* [PROVIDED ENTRIES]:
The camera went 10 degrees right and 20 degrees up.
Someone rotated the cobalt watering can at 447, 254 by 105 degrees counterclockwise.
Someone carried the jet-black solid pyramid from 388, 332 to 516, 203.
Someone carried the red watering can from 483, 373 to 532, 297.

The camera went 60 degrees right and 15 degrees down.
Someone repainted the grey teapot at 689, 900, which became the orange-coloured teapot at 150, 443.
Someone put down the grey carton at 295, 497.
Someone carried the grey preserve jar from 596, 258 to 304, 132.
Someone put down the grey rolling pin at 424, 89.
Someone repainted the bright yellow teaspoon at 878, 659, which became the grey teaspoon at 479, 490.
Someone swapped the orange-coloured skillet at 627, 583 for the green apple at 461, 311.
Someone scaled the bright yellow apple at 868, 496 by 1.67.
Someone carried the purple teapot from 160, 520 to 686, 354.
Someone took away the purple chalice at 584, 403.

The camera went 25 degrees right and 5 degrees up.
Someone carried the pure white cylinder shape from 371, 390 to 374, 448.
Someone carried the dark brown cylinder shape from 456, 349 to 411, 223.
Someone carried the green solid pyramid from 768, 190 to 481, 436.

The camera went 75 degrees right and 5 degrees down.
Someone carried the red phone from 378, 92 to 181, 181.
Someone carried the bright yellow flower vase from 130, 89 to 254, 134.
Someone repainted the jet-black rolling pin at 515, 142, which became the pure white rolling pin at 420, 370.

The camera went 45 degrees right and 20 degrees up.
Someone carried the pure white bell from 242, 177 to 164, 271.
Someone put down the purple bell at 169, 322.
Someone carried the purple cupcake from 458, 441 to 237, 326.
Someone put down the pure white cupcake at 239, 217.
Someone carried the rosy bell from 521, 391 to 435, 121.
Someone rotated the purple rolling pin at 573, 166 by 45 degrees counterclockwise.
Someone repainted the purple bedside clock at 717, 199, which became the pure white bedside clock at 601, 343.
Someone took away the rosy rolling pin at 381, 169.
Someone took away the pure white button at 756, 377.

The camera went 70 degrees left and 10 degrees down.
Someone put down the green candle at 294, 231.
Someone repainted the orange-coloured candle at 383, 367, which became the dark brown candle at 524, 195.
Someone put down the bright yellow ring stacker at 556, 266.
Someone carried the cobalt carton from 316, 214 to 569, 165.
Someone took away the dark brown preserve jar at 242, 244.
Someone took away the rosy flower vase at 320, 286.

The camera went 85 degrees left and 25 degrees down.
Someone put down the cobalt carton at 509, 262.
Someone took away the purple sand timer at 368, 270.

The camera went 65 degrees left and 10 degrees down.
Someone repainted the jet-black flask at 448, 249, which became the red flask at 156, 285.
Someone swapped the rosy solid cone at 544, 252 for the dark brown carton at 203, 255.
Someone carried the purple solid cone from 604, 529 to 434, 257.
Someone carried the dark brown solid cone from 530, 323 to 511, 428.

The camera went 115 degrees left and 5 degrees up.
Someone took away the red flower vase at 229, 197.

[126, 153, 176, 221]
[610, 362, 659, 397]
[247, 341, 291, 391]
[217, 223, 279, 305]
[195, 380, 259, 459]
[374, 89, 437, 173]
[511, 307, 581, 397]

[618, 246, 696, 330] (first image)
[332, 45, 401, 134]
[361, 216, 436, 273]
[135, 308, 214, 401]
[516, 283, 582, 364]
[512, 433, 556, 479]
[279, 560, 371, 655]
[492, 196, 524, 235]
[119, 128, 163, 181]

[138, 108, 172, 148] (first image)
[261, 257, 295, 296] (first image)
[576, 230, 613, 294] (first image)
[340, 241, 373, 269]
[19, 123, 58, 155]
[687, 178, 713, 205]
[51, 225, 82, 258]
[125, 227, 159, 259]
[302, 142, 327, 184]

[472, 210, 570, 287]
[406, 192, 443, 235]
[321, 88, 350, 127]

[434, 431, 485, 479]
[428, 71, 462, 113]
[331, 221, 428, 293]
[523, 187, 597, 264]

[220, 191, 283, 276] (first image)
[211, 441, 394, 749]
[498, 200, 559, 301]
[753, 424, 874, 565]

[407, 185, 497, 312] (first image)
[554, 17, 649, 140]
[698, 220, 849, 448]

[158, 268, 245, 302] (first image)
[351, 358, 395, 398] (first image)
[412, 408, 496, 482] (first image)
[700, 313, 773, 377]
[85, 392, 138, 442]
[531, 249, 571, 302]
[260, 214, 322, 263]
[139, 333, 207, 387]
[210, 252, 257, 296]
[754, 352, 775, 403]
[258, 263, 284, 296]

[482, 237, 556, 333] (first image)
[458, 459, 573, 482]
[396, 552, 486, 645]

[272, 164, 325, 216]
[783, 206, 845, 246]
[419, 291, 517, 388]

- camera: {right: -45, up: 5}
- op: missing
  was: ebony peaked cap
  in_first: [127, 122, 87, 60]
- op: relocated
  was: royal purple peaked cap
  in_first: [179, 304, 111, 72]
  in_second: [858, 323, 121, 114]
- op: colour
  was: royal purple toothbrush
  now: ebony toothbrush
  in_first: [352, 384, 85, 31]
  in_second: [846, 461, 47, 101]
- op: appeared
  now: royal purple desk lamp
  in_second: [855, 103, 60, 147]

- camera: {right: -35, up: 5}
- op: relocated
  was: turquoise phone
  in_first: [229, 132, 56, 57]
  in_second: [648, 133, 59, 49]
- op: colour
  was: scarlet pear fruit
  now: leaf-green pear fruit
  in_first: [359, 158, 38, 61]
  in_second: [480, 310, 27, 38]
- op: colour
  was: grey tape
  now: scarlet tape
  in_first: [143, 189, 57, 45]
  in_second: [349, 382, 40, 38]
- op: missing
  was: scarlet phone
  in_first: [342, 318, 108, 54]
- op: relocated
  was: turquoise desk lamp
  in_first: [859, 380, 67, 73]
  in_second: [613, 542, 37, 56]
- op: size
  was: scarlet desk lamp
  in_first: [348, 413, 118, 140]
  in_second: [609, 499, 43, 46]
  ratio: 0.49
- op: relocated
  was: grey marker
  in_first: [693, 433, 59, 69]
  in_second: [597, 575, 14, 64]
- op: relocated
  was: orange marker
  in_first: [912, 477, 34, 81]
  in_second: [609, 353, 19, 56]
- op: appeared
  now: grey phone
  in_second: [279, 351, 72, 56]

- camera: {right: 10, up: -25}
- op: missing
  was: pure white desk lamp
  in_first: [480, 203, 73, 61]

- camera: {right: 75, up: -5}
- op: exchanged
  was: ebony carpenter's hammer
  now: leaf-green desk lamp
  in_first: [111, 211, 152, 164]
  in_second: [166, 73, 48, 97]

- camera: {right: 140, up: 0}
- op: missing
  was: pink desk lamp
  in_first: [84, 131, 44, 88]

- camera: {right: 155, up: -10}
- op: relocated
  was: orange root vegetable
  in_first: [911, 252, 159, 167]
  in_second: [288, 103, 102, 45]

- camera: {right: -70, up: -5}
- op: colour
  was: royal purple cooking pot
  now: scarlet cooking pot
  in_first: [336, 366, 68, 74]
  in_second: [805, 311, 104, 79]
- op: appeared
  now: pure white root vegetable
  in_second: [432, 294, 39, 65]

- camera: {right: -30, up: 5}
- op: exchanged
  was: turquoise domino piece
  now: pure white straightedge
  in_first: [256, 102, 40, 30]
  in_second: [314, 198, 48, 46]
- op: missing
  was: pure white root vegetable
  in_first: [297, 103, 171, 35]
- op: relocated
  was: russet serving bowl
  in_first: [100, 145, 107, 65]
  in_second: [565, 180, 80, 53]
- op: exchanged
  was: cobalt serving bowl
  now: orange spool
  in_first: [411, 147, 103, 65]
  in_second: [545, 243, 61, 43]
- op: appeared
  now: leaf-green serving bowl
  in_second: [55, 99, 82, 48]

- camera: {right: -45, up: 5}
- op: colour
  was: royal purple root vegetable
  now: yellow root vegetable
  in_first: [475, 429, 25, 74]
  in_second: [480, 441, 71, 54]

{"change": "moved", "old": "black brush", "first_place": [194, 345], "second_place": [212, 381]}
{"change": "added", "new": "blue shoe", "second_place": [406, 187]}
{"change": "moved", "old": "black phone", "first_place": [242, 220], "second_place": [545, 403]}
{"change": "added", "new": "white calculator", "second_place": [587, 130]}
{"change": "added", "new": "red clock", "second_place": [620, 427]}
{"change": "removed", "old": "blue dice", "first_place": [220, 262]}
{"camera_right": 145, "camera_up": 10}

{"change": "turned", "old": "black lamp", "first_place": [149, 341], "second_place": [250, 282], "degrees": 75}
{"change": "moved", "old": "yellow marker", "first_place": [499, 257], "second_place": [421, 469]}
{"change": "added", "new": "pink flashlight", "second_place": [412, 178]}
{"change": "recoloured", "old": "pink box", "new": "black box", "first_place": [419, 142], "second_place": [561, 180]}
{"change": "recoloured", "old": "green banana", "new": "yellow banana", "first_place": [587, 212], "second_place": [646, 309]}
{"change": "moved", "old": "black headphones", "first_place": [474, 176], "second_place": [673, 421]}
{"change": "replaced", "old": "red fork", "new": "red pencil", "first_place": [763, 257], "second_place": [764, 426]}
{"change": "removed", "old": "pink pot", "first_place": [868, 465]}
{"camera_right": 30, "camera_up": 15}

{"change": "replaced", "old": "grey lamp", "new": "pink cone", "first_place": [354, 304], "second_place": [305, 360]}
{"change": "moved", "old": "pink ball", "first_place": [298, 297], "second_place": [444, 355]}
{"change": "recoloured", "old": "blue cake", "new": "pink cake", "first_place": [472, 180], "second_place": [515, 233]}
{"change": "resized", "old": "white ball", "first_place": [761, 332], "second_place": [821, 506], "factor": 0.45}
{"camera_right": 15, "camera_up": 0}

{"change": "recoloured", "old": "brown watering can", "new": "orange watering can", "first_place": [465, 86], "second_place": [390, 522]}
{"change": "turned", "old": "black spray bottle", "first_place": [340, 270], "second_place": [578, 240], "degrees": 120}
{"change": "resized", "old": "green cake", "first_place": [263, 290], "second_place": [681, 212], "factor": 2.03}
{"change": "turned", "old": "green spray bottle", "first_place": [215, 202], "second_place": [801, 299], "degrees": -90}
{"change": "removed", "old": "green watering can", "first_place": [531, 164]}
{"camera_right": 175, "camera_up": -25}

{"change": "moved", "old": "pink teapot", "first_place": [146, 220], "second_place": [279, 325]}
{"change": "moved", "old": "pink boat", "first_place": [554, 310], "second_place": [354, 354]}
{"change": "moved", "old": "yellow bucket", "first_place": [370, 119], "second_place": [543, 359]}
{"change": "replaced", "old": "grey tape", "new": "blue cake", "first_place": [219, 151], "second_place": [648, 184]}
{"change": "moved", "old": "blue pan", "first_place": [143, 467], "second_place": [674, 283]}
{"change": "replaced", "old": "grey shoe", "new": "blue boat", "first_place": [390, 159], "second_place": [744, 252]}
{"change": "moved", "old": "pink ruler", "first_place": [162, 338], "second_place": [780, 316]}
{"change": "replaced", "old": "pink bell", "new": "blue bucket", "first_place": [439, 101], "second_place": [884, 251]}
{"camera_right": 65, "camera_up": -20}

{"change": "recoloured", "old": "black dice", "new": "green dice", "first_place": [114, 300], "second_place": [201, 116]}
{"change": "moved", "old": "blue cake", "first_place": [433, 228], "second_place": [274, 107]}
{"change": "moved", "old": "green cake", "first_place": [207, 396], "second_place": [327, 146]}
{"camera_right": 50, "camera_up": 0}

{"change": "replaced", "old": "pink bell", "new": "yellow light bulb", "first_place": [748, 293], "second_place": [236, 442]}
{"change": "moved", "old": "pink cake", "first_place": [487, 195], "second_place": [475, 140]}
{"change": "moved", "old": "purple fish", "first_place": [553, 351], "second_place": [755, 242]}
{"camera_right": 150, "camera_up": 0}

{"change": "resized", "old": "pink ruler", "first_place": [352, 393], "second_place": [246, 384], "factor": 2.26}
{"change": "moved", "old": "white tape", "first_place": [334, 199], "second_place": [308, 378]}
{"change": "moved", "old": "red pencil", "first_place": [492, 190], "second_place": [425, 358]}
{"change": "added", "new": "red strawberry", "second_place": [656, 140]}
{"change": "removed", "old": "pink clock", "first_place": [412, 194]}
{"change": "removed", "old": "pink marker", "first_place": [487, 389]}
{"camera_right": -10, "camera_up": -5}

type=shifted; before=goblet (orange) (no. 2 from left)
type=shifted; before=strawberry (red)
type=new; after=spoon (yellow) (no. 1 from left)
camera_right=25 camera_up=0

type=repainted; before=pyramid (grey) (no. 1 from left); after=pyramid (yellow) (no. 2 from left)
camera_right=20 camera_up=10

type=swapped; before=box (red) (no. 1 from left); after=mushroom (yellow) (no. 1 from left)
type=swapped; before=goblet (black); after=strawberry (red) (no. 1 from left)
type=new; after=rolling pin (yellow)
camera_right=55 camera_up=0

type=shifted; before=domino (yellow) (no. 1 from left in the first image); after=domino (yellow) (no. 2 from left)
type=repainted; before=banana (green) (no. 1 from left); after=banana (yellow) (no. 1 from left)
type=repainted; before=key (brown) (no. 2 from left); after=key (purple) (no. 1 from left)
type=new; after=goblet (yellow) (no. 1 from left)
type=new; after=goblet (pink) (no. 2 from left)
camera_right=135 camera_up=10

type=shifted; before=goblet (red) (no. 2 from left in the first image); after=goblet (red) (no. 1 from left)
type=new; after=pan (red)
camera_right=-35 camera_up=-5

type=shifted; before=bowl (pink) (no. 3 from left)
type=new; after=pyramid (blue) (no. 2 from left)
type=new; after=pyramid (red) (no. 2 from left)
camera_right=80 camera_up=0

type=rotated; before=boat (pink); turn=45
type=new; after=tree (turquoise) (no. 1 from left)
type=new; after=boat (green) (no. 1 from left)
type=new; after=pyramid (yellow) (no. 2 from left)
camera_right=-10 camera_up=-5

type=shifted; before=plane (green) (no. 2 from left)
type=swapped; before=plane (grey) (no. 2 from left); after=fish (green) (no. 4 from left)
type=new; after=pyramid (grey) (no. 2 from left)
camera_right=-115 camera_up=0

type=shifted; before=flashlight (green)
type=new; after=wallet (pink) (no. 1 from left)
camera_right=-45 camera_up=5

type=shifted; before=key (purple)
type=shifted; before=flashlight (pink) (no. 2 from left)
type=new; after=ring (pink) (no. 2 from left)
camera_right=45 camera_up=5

* [DIRECTIONS]: The answer must hold only the lines from the first line of the data through the line bearing "Someone carried the jet-black", returned exactly.

* [COMPLETED EXERCISE]:
The camera went 10 degrees right and 20 degrees up.
Someone rotated the cobalt watering can at 447, 254 by 105 degrees counterclockwise.
Someone carried the jet-black solid pyramid from 388, 332 to 516, 203.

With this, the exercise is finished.